[[ EXTRACTED ENTRIES open ]]

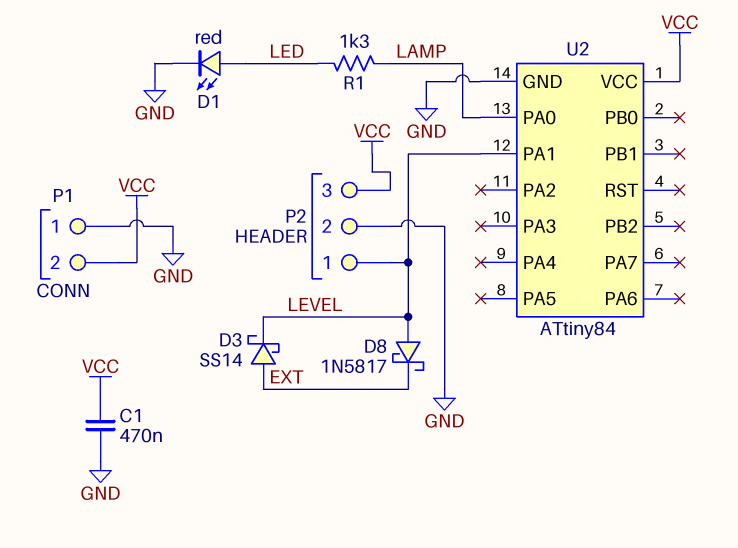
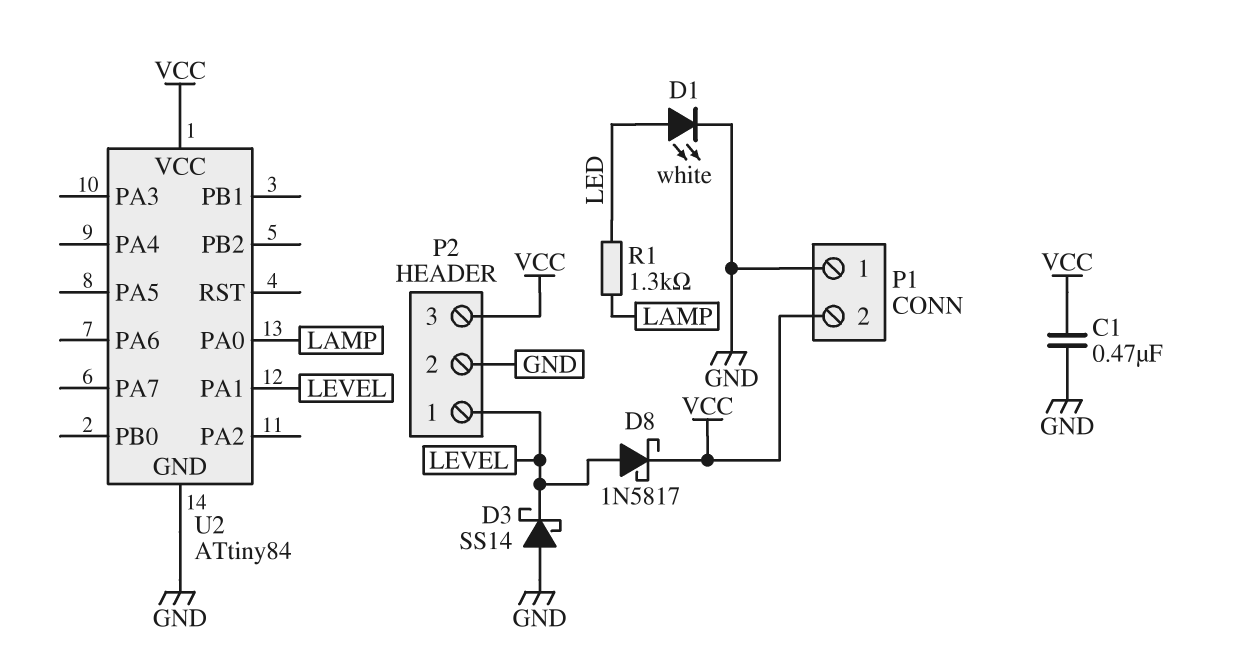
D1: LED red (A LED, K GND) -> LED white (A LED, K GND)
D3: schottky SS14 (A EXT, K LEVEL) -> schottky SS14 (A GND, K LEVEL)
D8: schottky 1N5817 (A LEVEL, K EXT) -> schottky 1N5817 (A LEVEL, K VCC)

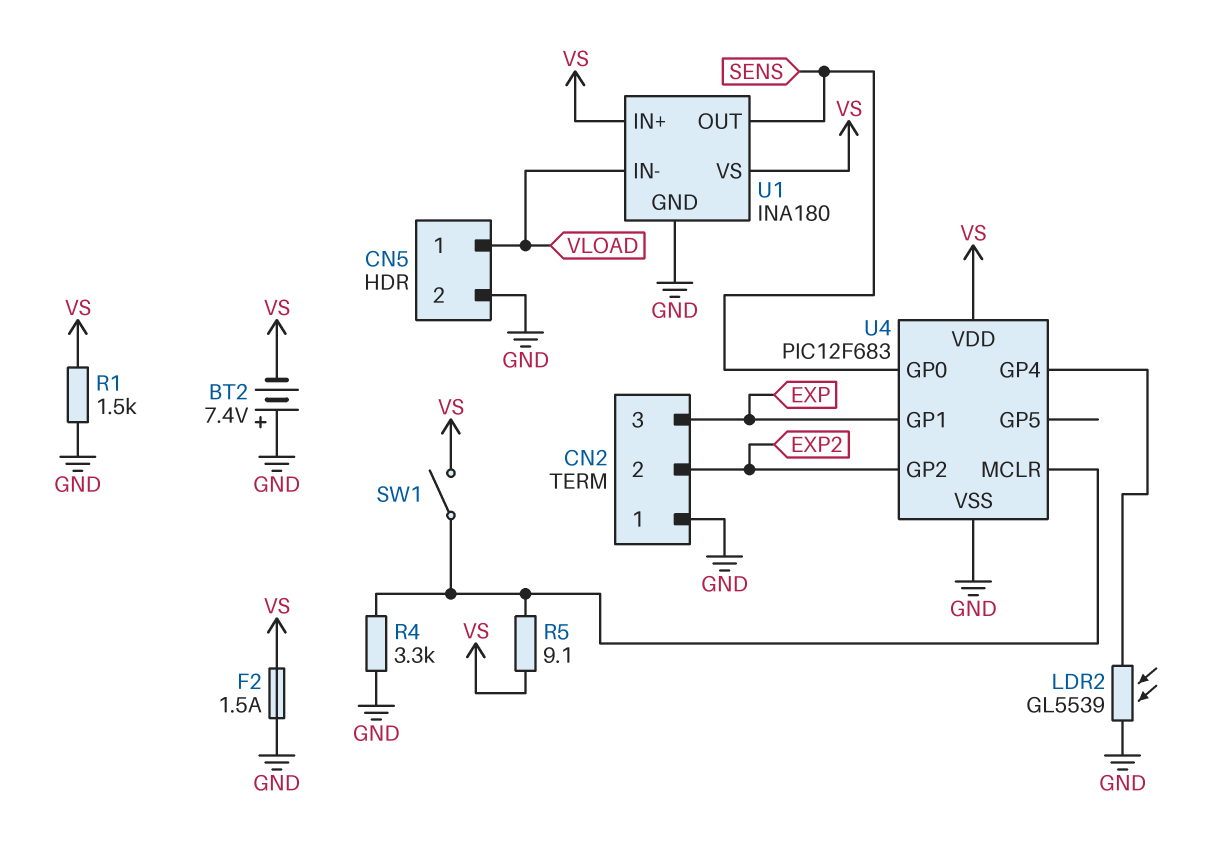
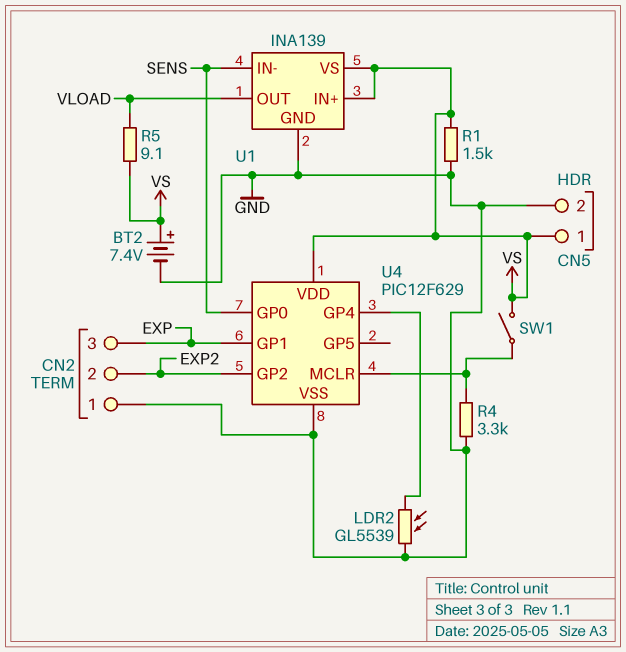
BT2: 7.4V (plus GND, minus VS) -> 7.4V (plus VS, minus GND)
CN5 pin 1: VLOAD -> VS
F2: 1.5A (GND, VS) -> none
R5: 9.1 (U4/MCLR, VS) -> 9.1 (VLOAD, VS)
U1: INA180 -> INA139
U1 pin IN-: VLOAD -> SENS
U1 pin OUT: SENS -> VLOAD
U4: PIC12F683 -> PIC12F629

[[ EXTRACTED ENTRIES closed ]]
[[ EXTRACTED ENTRIES open ]]

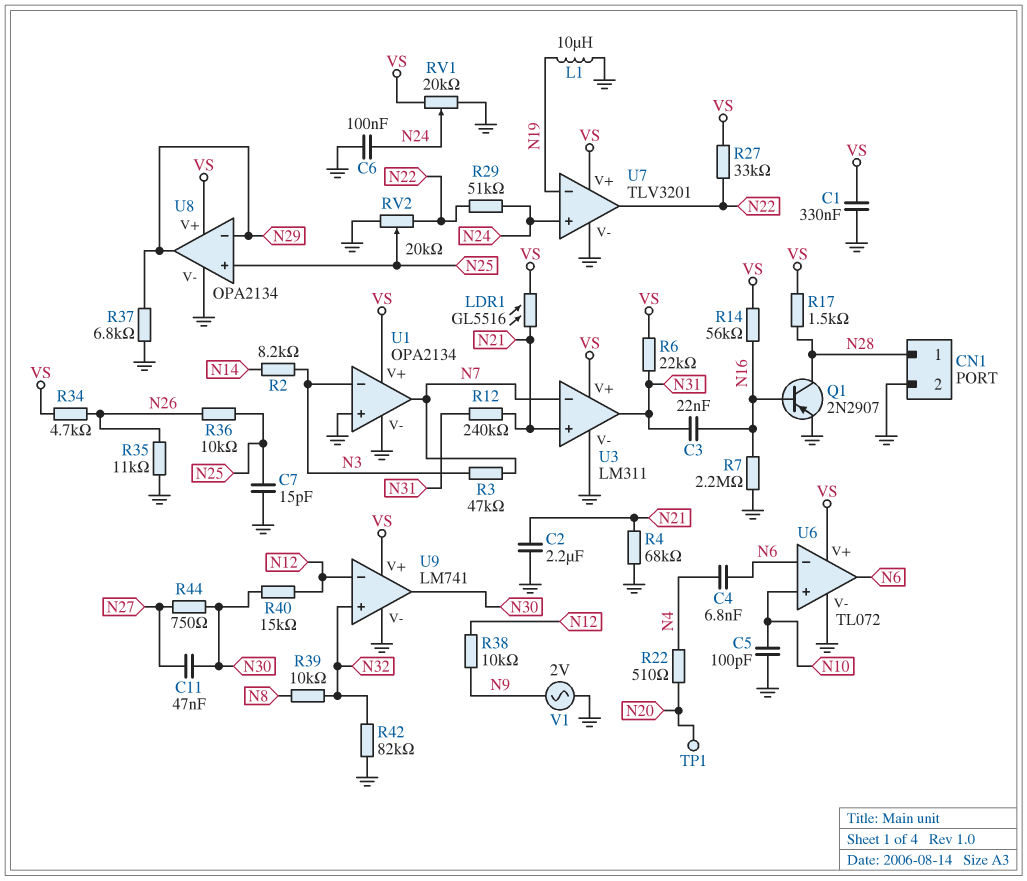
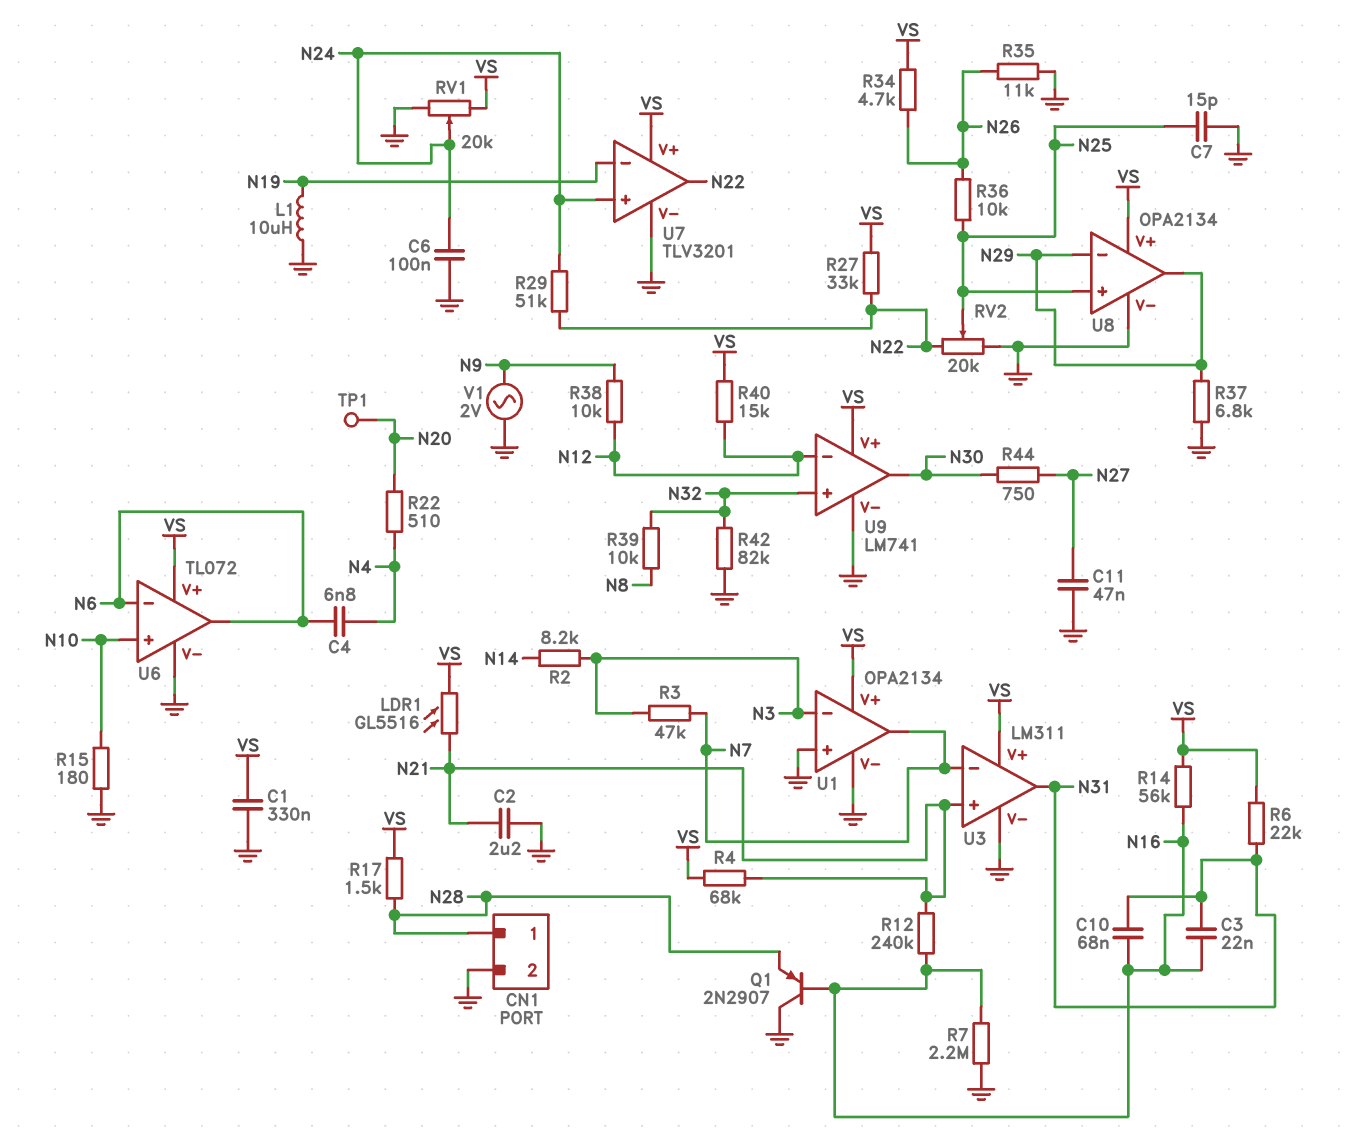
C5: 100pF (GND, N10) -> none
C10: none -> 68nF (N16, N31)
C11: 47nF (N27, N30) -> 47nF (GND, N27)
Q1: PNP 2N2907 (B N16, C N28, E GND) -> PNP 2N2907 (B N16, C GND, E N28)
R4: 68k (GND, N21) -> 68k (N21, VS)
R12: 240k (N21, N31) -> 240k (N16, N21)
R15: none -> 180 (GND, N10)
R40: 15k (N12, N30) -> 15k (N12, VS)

[[ EXTRACTED ENTRIES closed ]]

TO DO: Both the line above containing "D8: schottky 1N5817" and the line containing "U1 pin OUT: SENS -> VLOAD" belong in the copy, along with every line between them; print these exactly and omit the pictures.

SOLUTION FOR THIS TASK:
D8: schottky 1N5817 (A LEVEL, K EXT) -> schottky 1N5817 (A LEVEL, K VCC)

BT2: 7.4V (plus GND, minus VS) -> 7.4V (plus VS, minus GND)
CN5 pin 1: VLOAD -> VS
F2: 1.5A (GND, VS) -> none
R5: 9.1 (U4/MCLR, VS) -> 9.1 (VLOAD, VS)
U1: INA180 -> INA139
U1 pin IN-: VLOAD -> SENS
U1 pin OUT: SENS -> VLOAD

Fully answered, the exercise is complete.